§ **Task details**: Of the lines listed below, return exactly those that run from the line containing "camera: 105 degrees left, 5 degrees up" through the line containing "(335, 392) = (475, 235): yellow", both included.

§ **Information supplied**:
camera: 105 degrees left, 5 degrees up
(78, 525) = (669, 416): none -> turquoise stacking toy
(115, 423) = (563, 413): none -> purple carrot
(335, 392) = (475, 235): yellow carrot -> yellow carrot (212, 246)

==

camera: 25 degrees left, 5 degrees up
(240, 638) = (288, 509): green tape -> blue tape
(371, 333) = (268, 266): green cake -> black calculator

§ **Solution to this problem**:
camera: 105 degrees left, 5 degrees up
(78, 525) = (669, 416): none -> turquoise stacking toy
(115, 423) = (563, 413): none -> purple carrot
(335, 392) = (475, 235): yellow carrot -> yellow carrot (212, 246)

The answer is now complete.